• **Information shown**:
▼

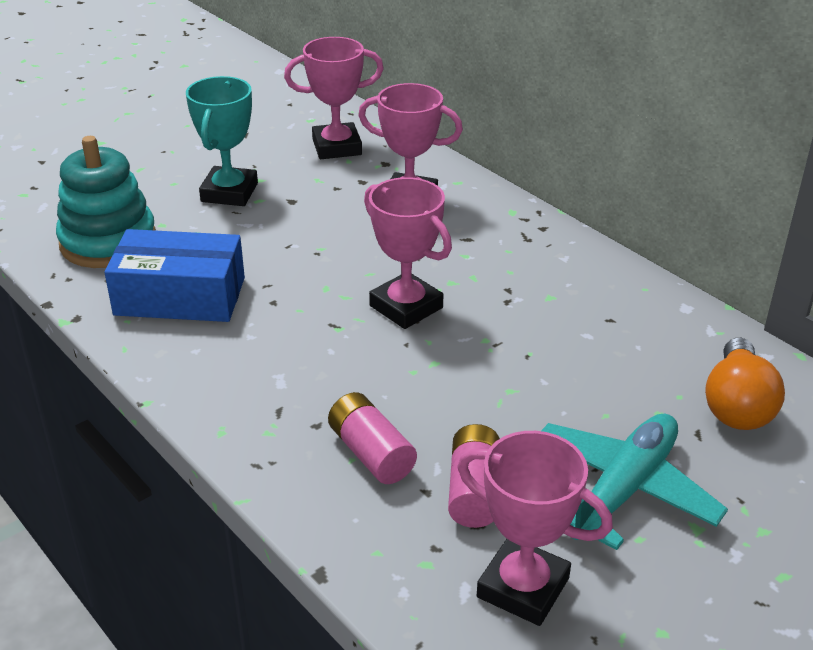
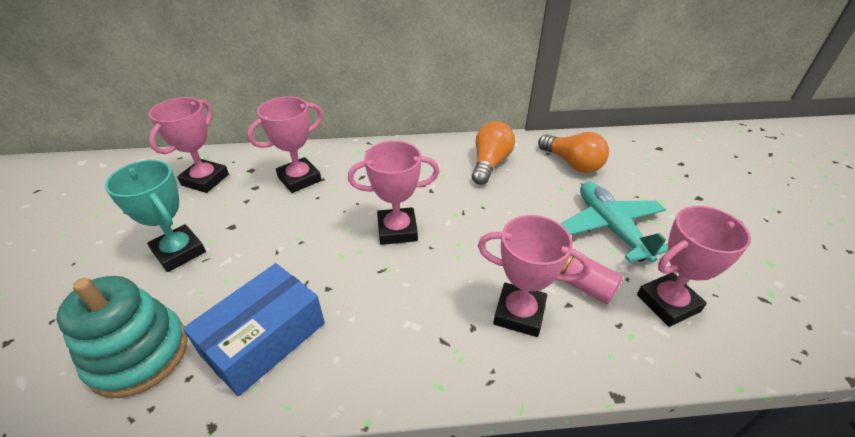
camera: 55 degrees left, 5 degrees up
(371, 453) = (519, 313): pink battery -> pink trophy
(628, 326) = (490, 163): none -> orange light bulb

▲
▼

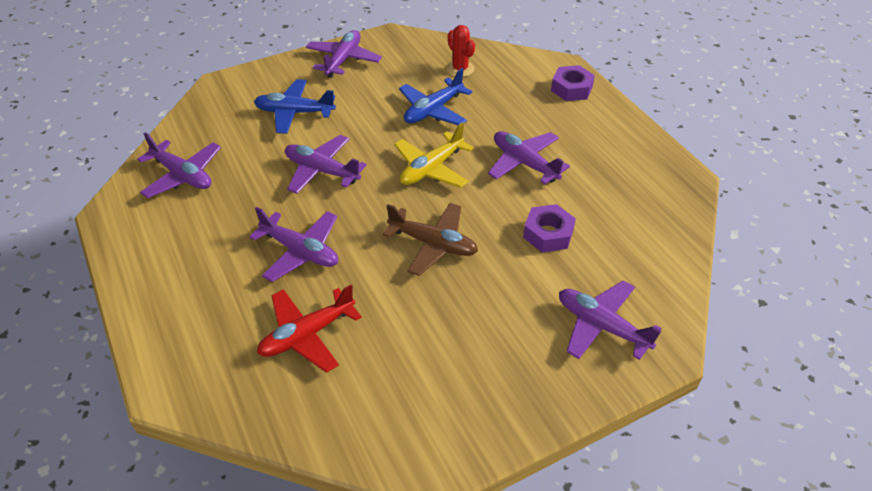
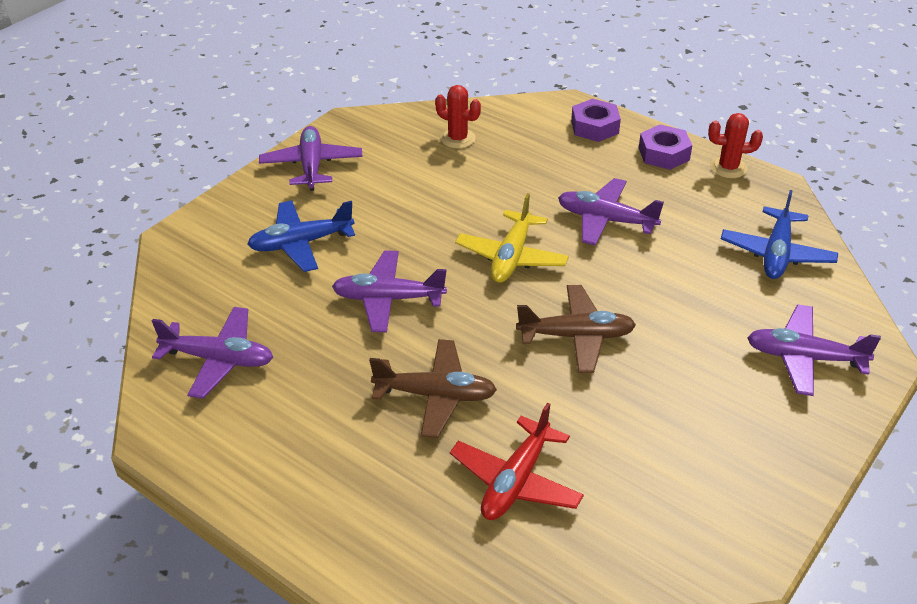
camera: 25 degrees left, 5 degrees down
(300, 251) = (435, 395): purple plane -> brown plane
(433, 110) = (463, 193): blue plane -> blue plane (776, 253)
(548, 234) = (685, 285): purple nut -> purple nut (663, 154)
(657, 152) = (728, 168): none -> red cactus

▲

• **Work item**: Where the listing above reaches the line that contains "camera: 25 degrees left, 5 degrees down", start retyping, and finish with the line that contains "(657, 152) = (728, 168): none -> red cactus"; reproduce those lines exactly and no others.

• **Worked solution**:
camera: 25 degrees left, 5 degrees down
(300, 251) = (435, 395): purple plane -> brown plane
(433, 110) = (463, 193): blue plane -> blue plane (776, 253)
(548, 234) = (685, 285): purple nut -> purple nut (663, 154)
(657, 152) = (728, 168): none -> red cactus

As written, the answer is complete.